[Exercise data — start]

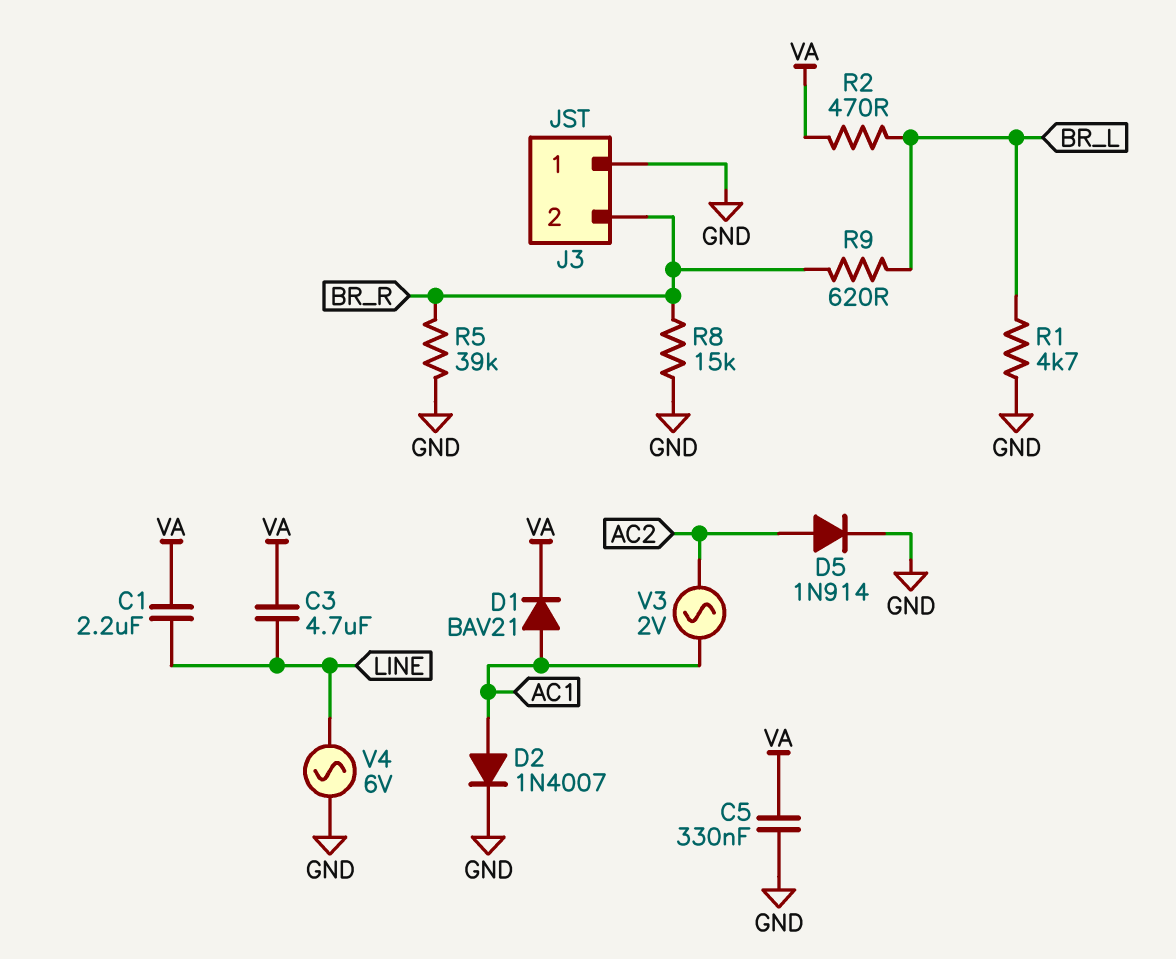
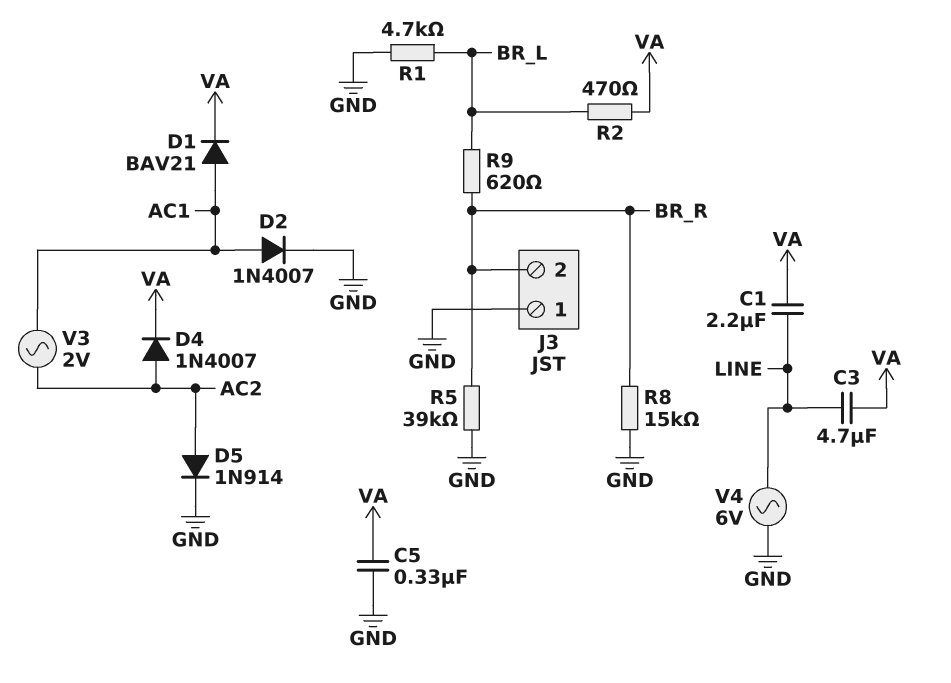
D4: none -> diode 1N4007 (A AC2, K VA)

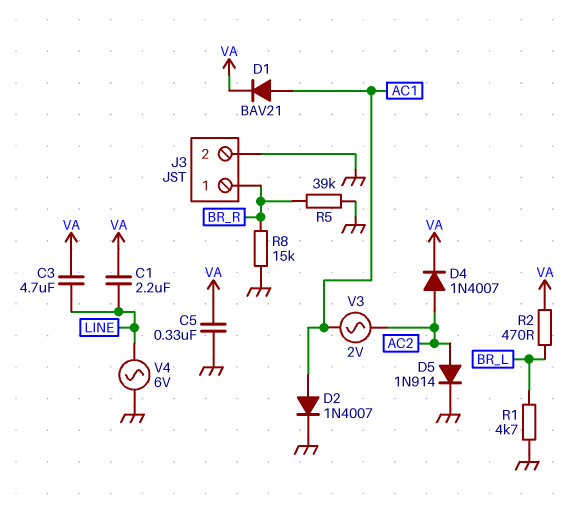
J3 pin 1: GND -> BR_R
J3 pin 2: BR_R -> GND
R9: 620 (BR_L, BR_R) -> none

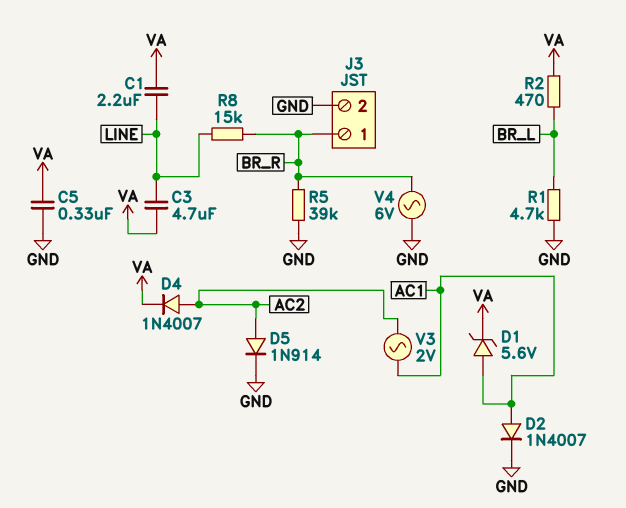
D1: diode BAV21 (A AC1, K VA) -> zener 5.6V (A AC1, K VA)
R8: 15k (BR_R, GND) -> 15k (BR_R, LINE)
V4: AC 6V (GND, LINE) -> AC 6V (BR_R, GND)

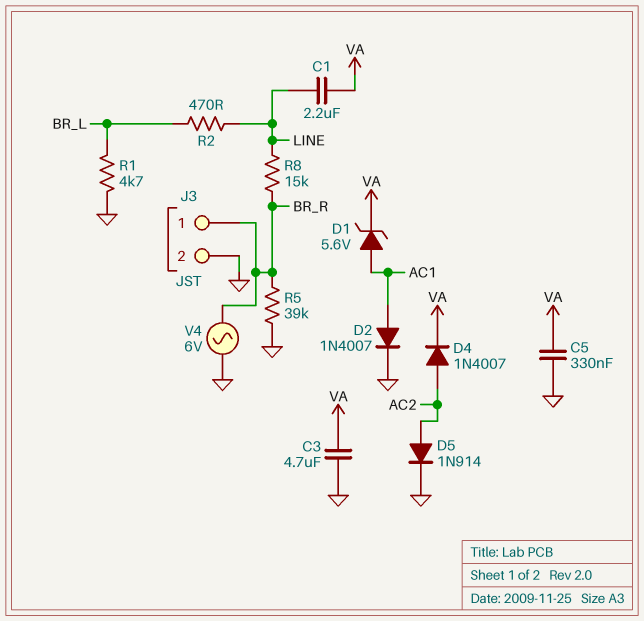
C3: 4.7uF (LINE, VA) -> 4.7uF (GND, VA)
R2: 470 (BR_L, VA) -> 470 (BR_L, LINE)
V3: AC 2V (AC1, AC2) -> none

[Exercise data — finish]

### What is required
Word for word, repeat each line of the records, and leave every image out.

### The completed task
D4: none -> diode 1N4007 (A AC2, K VA)

J3 pin 1: GND -> BR_R
J3 pin 2: BR_R -> GND
R9: 620 (BR_L, BR_R) -> none

D1: diode BAV21 (A AC1, K VA) -> zener 5.6V (A AC1, K VA)
R8: 15k (BR_R, GND) -> 15k (BR_R, LINE)
V4: AC 6V (GND, LINE) -> AC 6V (BR_R, GND)

C3: 4.7uF (LINE, VA) -> 4.7uF (GND, VA)
R2: 470 (BR_L, VA) -> 470 (BR_L, LINE)
V3: AC 2V (AC1, AC2) -> none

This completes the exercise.